### Task item
Copy nothing but the lines from the one containing "none -> lime cone E3 level 2" through the last line of the records, repeated exactly and without pictures.

(Coordinate-based object records)
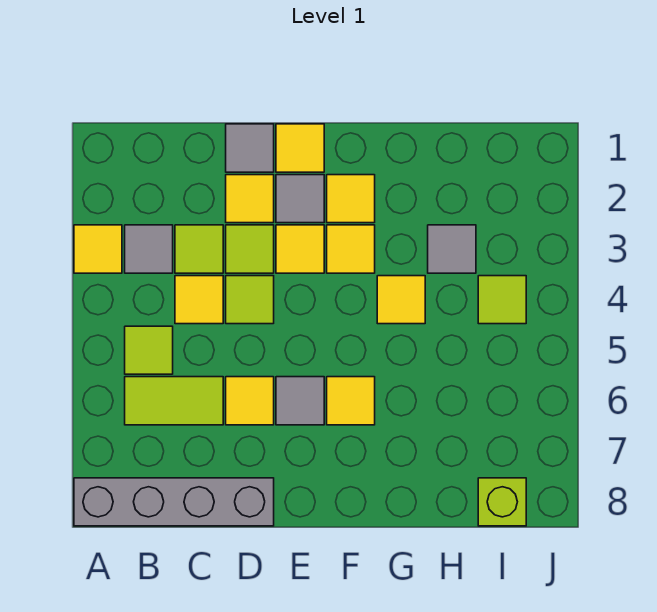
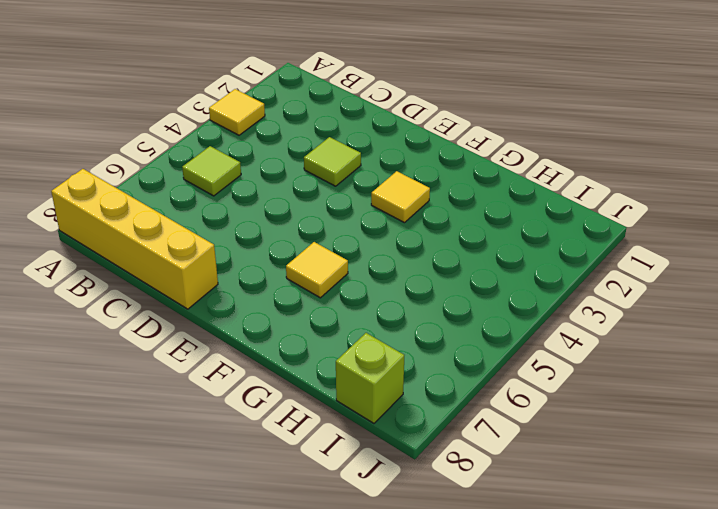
yellow brick A8:D8 level 1 -> grey brick A8:D8 level 1
none -> grey tile B3 level 1
none -> lime tile B6:C6 level 1
none -> lime tile C3 level 1

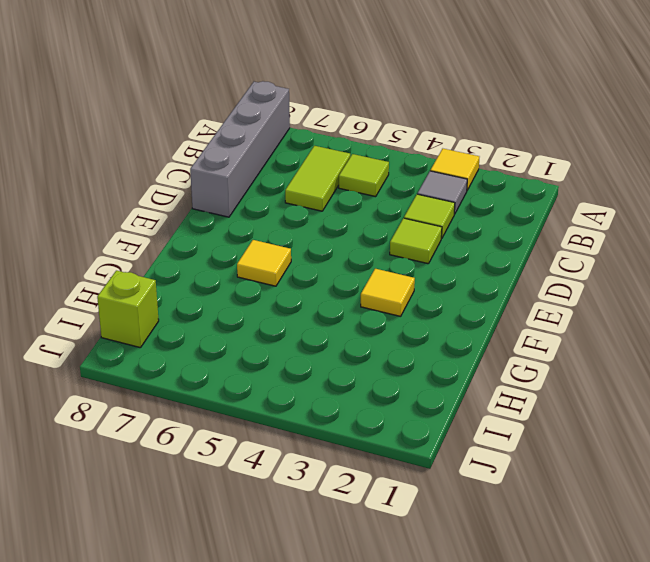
none -> yellow tile C4 level 1
none -> grey tile D1 level 1
none -> yellow tile D2 level 1

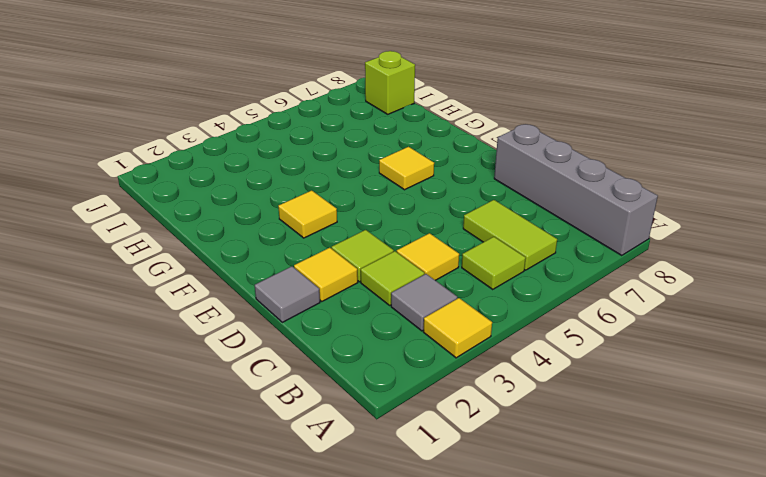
none -> lime tile D4 level 1
none -> yellow tile D6 level 1
none -> yellow tile E1 level 1

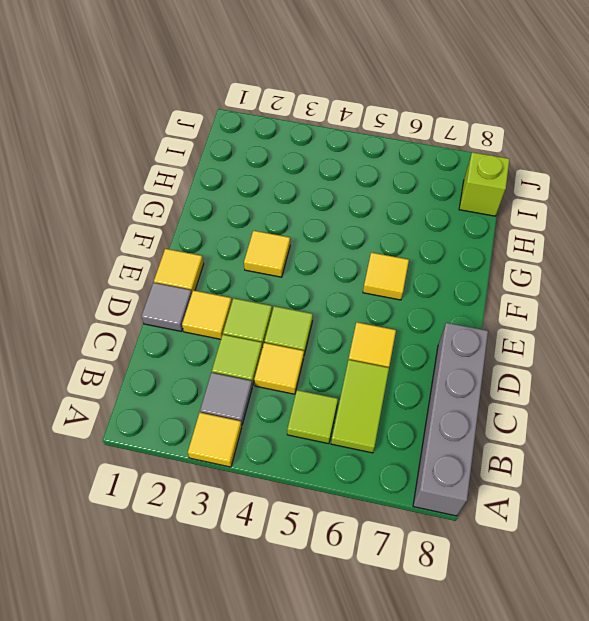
none -> grey tile E2 level 1
none -> yellow tile E3 level 1
none -> grey tile E6 level 1

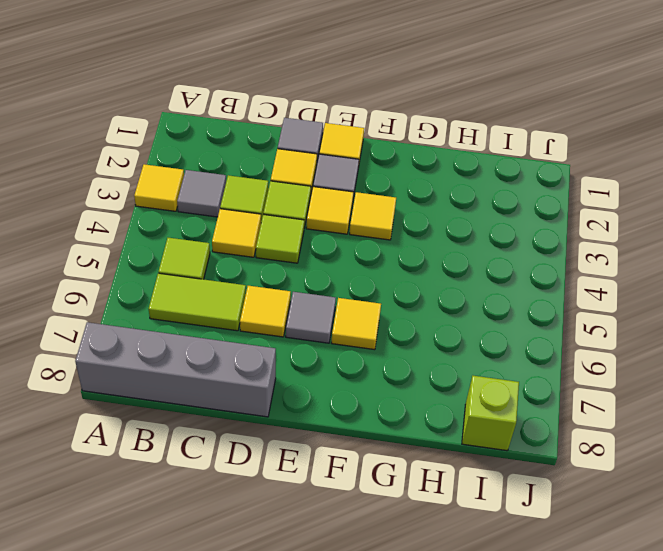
none -> yellow tile F2 level 1
none -> yellow tile G4 level 1
none -> grey tile H3 level 1

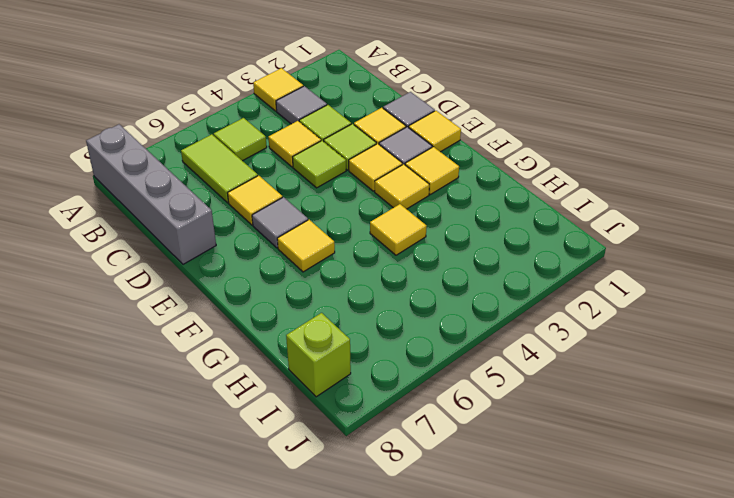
none -> grey tile H3 level 1
none -> lime tile I4 level 1

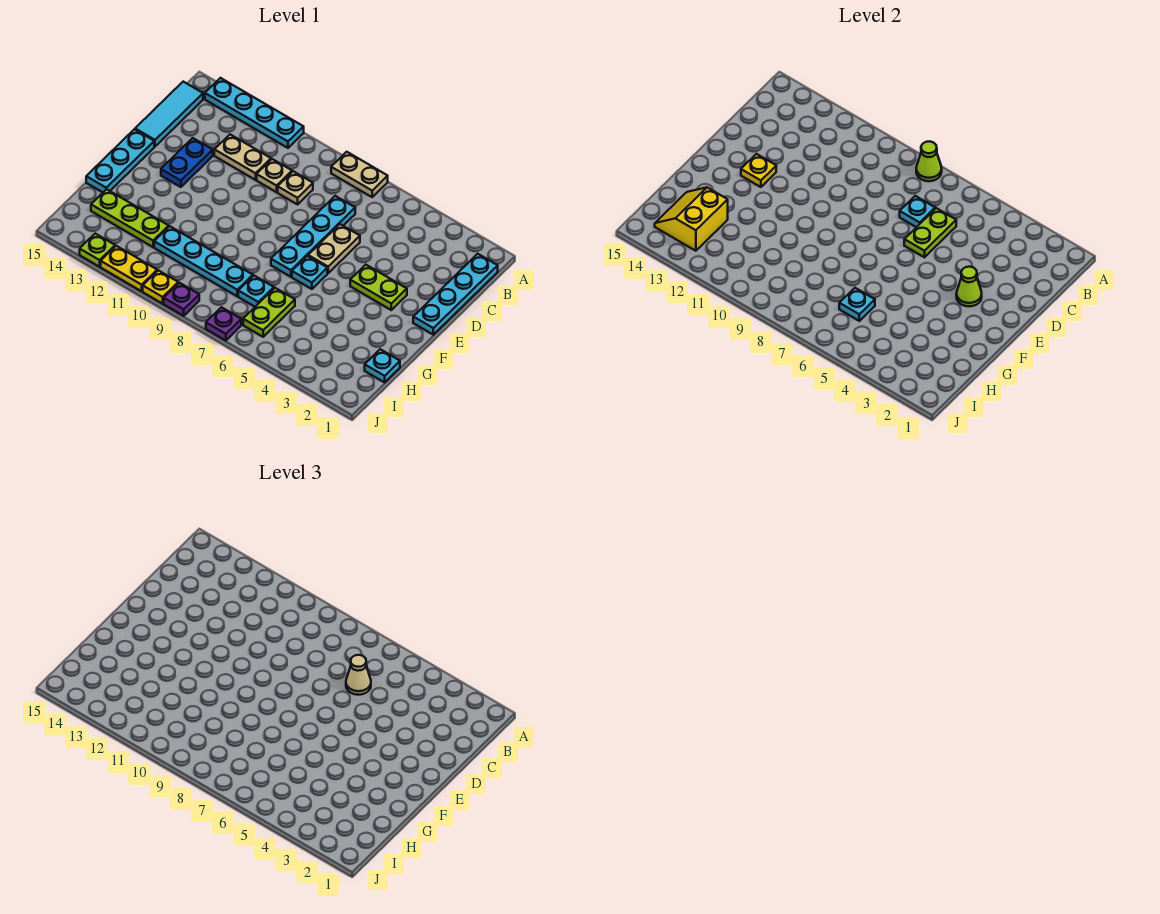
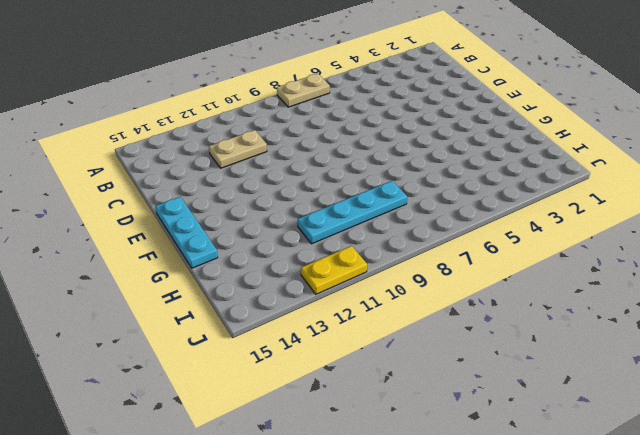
none -> cyan plate A11:A14 level 1
none -> cyan plate B1:E1 level 1
none -> cyan tile B15:D15 level 1
none -> cyan plate C7:F7 level 1

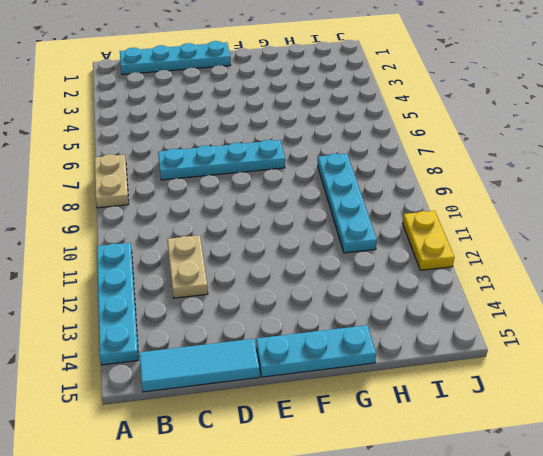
none -> tan plate C9 level 1
none -> tan plate C10 level 1
none -> tan plate D6:E6 level 1
none -> blue plate D13:E13 level 1

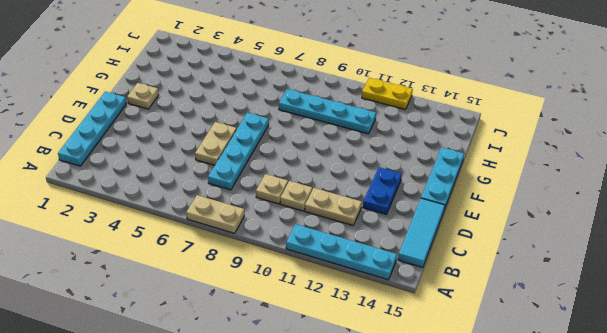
tan plate F2 level 1 -> none
none -> lime plate E3:E4 level 1
none -> cyan plate F6 level 1
none -> cyan plate H1 level 1
none -> lime plate H6:I6 level 1

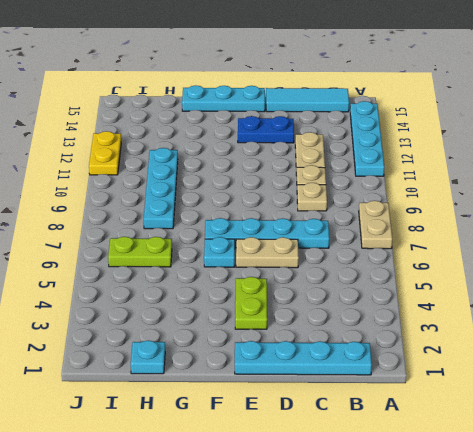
none -> cyan plate H7 level 1
none -> lime plate H12:H14 level 1
none -> purple plate J7 level 1
none -> purple plate J9 level 1

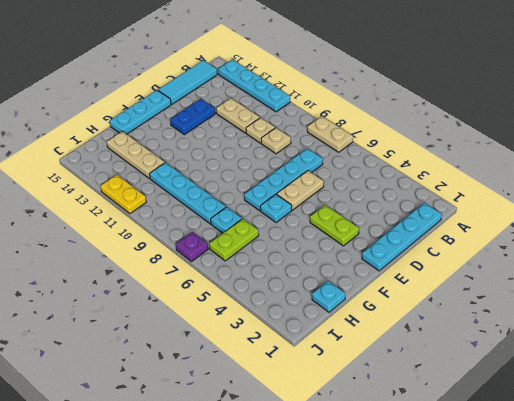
tan plate H12:H14 level 1 -> lime plate H12:H14 level 1
none -> purple plate J9 level 1
none -> yellow plate J10 level 1
none -> lime plate J13 level 1
none -> lime cone A8 level 2

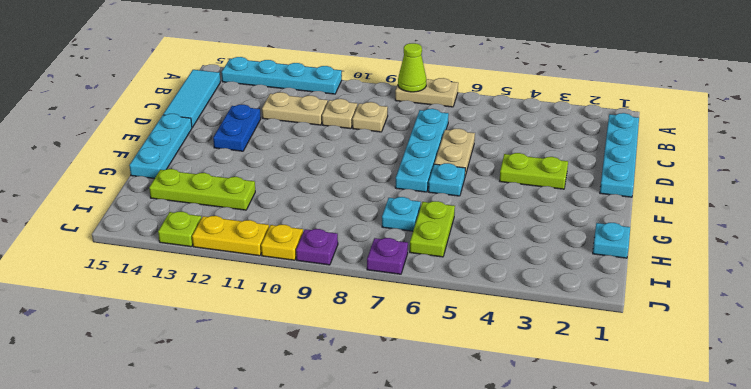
none -> cyan plate H8:H11 level 1
none -> lime plate C6:D6 level 2
none -> cyan plate C7 level 2
none -> lime cone E3 level 2

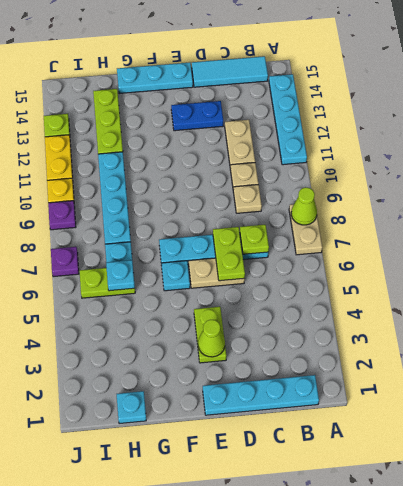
lime plate C7 level 2 -> cyan plate C7 level 2
lime plate D6:D7 level 2 -> lime plate C6:D6 level 2
none -> yellow plate E13 level 2
none -> yellow slope H13:I14 level 2 top 13
none -> tan cone C6 level 3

### Exercise response
none -> lime cone E3 level 2

lime plate C7 level 2 -> cyan plate C7 level 2
lime plate D6:D7 level 2 -> lime plate C6:D6 level 2
none -> yellow plate E13 level 2
none -> yellow slope H13:I14 level 2 top 13
none -> tan cone C6 level 3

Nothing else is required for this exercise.